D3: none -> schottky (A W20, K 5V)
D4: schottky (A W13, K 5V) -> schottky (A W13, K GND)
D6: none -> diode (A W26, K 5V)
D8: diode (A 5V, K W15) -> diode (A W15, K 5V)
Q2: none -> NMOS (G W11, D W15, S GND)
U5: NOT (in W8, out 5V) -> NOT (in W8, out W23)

○ ○ ○ ○ ○

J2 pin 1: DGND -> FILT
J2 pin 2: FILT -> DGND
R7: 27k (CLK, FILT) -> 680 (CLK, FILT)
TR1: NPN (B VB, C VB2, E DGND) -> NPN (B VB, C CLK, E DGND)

○ ○ ○ ○ ○

The stretch of entries above that starts with the line containing "D4: schottky (A" and goes on through the line containing "U5: NOT (in" is to be transcribed exactly, and no other line is to be transcribed.

• _Result below_:
D4: schottky (A W13, K 5V) -> schottky (A W13, K GND)
D6: none -> diode (A W26, K 5V)
D8: diode (A 5V, K W15) -> diode (A W15, K 5V)
Q2: none -> NMOS (G W11, D W15, S GND)
U5: NOT (in W8, out 5V) -> NOT (in W8, out W23)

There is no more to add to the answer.